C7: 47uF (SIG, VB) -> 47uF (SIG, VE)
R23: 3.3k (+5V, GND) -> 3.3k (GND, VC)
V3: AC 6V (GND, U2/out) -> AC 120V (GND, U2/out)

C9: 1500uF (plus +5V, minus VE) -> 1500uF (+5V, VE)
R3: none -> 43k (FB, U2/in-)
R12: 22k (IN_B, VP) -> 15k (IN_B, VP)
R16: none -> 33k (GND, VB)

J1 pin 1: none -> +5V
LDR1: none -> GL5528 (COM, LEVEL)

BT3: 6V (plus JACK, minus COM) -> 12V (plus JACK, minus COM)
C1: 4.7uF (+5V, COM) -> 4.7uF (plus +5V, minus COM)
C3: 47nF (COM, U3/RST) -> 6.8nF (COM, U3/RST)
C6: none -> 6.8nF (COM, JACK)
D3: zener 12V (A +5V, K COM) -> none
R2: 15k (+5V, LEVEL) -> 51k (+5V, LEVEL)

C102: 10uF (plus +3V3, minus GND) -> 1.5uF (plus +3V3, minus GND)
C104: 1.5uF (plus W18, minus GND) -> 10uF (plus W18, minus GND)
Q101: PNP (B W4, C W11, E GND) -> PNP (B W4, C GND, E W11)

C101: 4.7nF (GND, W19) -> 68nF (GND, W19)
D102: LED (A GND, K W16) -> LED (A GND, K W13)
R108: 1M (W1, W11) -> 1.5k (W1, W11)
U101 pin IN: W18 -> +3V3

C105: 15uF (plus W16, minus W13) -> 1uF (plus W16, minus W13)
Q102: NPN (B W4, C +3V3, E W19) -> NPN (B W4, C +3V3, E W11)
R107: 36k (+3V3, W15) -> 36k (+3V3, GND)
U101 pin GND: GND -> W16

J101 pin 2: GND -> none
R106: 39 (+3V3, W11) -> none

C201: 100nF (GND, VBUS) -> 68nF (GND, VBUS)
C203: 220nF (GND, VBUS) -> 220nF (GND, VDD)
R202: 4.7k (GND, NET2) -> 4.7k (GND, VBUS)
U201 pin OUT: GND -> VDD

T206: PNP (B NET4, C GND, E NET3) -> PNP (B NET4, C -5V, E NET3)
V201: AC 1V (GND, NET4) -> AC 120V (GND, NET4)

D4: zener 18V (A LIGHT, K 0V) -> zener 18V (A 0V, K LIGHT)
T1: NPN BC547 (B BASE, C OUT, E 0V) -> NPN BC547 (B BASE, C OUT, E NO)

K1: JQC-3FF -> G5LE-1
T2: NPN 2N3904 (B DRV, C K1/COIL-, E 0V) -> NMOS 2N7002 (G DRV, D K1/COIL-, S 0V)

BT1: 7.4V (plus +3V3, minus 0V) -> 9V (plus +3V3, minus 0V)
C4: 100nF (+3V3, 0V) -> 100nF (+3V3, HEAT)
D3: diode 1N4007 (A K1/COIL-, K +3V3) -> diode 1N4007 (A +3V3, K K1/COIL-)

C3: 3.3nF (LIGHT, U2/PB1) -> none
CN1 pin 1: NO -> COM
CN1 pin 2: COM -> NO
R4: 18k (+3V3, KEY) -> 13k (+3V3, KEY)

:::

» **Task to complete**
From the material above, tally every line that includes the word "VBUS" and state the count only.

» **Expected answer**
3